▸ Task description: In your copy of the entries below, keep every word exactly and leave out all images.

Data excerpts:

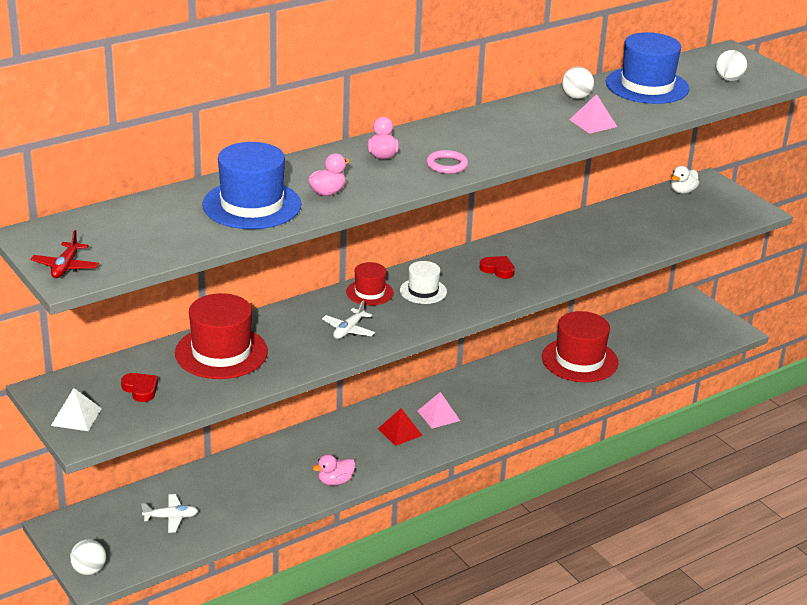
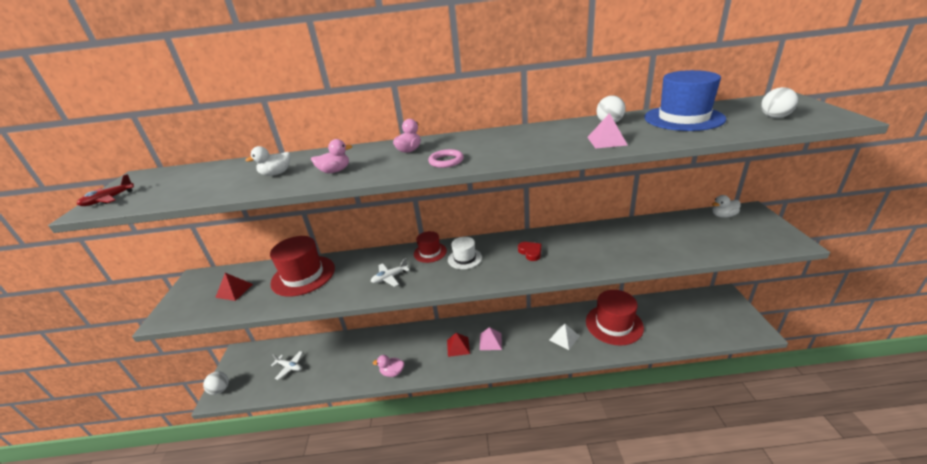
camera: 35 degrees right, 0 degrees up
(76, 417) = (183, 300): white pyramid -> white pyramid (564, 338)
(140, 389) = (234, 290): red heart -> red pyramid
(252, 205) = (276, 174): blue hat -> white duck

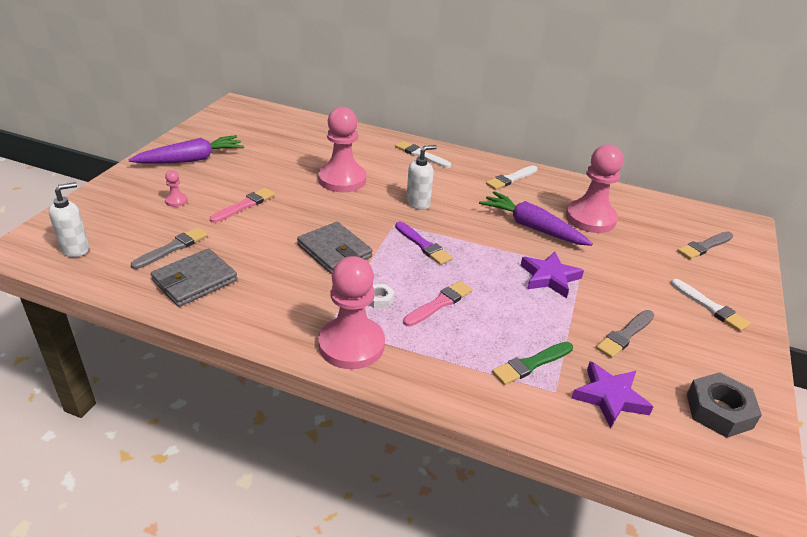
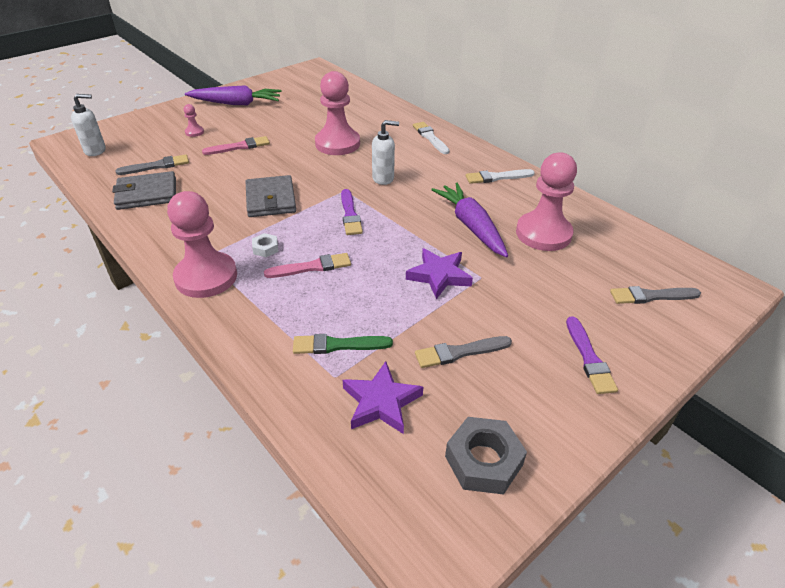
camera: 30 degrees right, 5 degrees up
(710, 307) = (589, 358): white brush -> purple brush

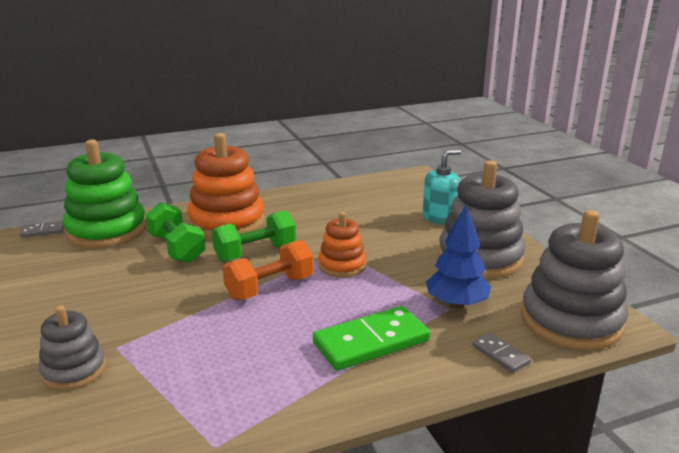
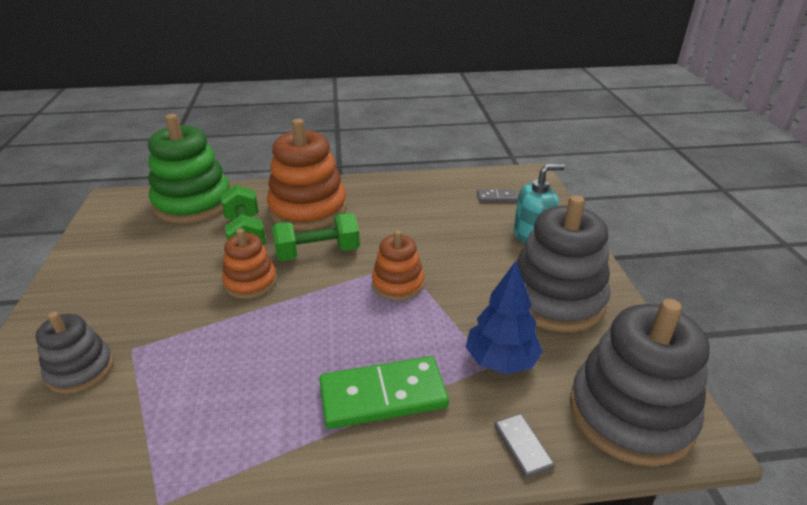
camera: 15 degrees right, 10 degrees up
(43, 231) = (138, 195): grey domino -> grey domino (496, 197)
(204, 282) = (250, 282): none -> orange stacking toy
(270, 288) = (311, 301): orange dumbbell -> none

▸ Output:
camera: 35 degrees right, 0 degrees up
(76, 417) = (183, 300): white pyramid -> white pyramid (564, 338)
(140, 389) = (234, 290): red heart -> red pyramid
(252, 205) = (276, 174): blue hat -> white duck

camera: 30 degrees right, 5 degrees up
(710, 307) = (589, 358): white brush -> purple brush

camera: 15 degrees right, 10 degrees up
(43, 231) = (138, 195): grey domino -> grey domino (496, 197)
(204, 282) = (250, 282): none -> orange stacking toy
(270, 288) = (311, 301): orange dumbbell -> none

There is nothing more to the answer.